## WHAT IS REQUIRED
Of the records that follow, copy only the lines from the line containing "black rectangle: (80, 30) -> (68, 20), moved" to the line containing "brown star: (139, 106)", both included, exactly as written.

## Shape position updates
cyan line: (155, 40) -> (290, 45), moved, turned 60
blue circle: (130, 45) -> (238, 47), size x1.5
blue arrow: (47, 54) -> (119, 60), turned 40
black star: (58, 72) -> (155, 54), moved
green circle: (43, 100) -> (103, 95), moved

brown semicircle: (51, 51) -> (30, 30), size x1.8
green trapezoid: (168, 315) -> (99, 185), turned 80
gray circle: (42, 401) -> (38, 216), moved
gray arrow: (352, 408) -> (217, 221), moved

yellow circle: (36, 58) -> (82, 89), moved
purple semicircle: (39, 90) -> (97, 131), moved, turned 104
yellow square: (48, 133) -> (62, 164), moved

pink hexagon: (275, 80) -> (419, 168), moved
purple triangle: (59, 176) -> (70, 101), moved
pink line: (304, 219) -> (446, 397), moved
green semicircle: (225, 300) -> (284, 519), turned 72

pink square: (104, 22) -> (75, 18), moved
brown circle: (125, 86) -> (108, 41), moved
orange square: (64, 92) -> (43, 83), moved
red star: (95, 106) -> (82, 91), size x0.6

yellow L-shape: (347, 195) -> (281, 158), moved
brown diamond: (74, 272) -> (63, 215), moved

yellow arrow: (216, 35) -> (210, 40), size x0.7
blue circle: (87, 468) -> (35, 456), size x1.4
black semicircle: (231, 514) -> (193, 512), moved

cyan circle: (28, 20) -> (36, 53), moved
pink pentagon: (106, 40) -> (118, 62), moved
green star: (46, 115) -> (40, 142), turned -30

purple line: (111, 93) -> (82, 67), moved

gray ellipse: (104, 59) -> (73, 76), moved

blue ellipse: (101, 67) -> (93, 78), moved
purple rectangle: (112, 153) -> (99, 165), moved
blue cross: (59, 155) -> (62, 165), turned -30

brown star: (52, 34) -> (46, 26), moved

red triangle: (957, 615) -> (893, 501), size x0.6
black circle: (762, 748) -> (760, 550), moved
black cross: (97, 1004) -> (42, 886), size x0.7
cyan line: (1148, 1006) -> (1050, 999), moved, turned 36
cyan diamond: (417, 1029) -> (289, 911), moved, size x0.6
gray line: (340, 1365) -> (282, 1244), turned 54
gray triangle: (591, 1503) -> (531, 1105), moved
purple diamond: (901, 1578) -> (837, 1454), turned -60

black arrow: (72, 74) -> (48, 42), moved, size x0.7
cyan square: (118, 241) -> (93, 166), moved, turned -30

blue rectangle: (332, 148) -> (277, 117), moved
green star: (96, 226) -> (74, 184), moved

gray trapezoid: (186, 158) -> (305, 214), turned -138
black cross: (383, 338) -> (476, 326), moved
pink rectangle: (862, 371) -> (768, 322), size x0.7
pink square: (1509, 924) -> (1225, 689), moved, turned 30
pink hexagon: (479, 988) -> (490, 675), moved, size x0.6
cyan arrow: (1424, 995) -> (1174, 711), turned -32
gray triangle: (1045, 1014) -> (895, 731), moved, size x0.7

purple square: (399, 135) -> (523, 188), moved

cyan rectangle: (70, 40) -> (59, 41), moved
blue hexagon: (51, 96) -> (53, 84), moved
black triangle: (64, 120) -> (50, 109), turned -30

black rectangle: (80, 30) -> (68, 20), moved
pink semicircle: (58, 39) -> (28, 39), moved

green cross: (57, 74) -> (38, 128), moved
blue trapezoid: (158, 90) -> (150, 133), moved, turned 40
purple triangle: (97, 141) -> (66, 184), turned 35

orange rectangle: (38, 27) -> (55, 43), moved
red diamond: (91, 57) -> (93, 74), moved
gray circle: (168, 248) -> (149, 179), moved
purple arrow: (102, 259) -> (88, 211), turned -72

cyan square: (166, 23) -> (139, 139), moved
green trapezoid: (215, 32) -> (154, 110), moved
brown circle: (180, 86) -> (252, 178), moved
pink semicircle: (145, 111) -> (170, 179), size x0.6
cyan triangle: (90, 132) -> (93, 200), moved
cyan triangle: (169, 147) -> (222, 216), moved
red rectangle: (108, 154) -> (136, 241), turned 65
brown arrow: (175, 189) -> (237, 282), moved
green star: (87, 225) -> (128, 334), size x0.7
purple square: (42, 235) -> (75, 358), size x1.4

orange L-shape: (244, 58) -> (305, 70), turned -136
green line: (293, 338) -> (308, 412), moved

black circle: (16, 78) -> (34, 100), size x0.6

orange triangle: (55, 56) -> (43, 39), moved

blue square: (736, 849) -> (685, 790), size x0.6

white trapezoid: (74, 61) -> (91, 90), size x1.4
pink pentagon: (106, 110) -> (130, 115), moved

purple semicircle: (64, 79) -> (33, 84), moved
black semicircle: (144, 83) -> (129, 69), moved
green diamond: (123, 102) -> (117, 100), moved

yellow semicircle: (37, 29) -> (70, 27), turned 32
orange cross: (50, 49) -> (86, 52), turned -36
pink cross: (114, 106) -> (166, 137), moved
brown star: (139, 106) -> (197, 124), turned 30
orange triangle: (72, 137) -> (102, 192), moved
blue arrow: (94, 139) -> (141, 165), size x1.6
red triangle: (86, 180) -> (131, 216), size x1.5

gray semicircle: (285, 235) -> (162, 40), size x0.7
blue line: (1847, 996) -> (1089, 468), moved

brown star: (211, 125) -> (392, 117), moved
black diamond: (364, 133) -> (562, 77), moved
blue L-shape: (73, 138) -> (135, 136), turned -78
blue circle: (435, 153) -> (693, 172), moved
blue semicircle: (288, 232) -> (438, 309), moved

## YOUR SOLUTION
black rectangle: (80, 30) -> (68, 20), moved
pink semicircle: (58, 39) -> (28, 39), moved

green cross: (57, 74) -> (38, 128), moved
blue trapezoid: (158, 90) -> (150, 133), moved, turned 40
purple triangle: (97, 141) -> (66, 184), turned 35

orange rectangle: (38, 27) -> (55, 43), moved
red diamond: (91, 57) -> (93, 74), moved
gray circle: (168, 248) -> (149, 179), moved
purple arrow: (102, 259) -> (88, 211), turned -72

cyan square: (166, 23) -> (139, 139), moved
green trapezoid: (215, 32) -> (154, 110), moved
brown circle: (180, 86) -> (252, 178), moved
pink semicircle: (145, 111) -> (170, 179), size x0.6
cyan triangle: (90, 132) -> (93, 200), moved
cyan triangle: (169, 147) -> (222, 216), moved
red rectangle: (108, 154) -> (136, 241), turned 65
brown arrow: (175, 189) -> (237, 282), moved
green star: (87, 225) -> (128, 334), size x0.7
purple square: (42, 235) -> (75, 358), size x1.4

orange L-shape: (244, 58) -> (305, 70), turned -136
green line: (293, 338) -> (308, 412), moved

black circle: (16, 78) -> (34, 100), size x0.6

orange triangle: (55, 56) -> (43, 39), moved

blue square: (736, 849) -> (685, 790), size x0.6

white trapezoid: (74, 61) -> (91, 90), size x1.4
pink pentagon: (106, 110) -> (130, 115), moved

purple semicircle: (64, 79) -> (33, 84), moved
black semicircle: (144, 83) -> (129, 69), moved
green diamond: (123, 102) -> (117, 100), moved

yellow semicircle: (37, 29) -> (70, 27), turned 32
orange cross: (50, 49) -> (86, 52), turned -36
pink cross: (114, 106) -> (166, 137), moved
brown star: (139, 106) -> (197, 124), turned 30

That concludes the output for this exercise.